# SUPPLIED DATA:
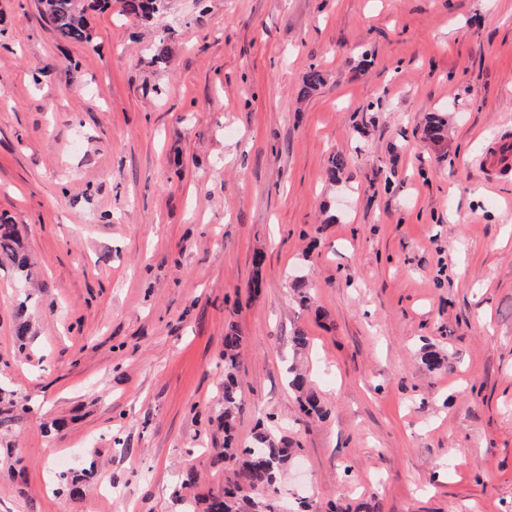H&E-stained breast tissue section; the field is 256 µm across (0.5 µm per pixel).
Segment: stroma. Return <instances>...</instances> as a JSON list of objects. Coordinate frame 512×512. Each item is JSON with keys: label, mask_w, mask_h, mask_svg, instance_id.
Returning a JSON list of instances; mask_svg holds the SVG:
<instances>
[{"label": "stroma", "mask_w": 512, "mask_h": 512, "mask_svg": "<svg viewBox=\"0 0 512 512\" xmlns=\"http://www.w3.org/2000/svg\"><path fill=\"white\" fill-rule=\"evenodd\" d=\"M88 22L95 45L64 42L37 0H0V215L31 271L0 262V512L222 493L232 328L235 437L283 423L284 505L512 512V178L485 170L512 132V0H164ZM292 366L327 417H303ZM89 466L60 492L59 468ZM121 13L141 20L152 19L160 12L161 0H119ZM426 139L439 149H443L447 140L448 122L441 114L431 116L425 125Z\"/></svg>", "instance_id": "obj_1"}]
</instances>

# TASK TO COMPLETE:
Copy out exactly the lines running from the line with "Segment: stroma. Return" to the end of the records, inclusive.

# THE REPLY:
Segment: stroma. Return <instances>...</instances> as a JSON list of objects. Coordinate frame 512×512. Each item is JSON with keys: label, mask_w, mask_h, mask_svg, instance_id.
Returning a JSON list of instances; mask_svg holds the SVG:
<instances>
[{"label": "stroma", "mask_w": 512, "mask_h": 512, "mask_svg": "<svg viewBox=\"0 0 512 512\" xmlns=\"http://www.w3.org/2000/svg\"><path fill=\"white\" fill-rule=\"evenodd\" d=\"M88 22L95 45L64 42L37 0H0V215L31 271L0 262V512L222 493L232 328L235 437L283 423L284 505L512 512V178L485 170L512 132V0H164ZM292 366L327 417H303ZM89 466L60 492L59 468ZM121 13L141 20L152 19L160 12L161 0H119ZM426 139L439 149H443L447 140L448 122L441 114L431 116L425 125Z\"/></svg>", "instance_id": "obj_1"}]
</instances>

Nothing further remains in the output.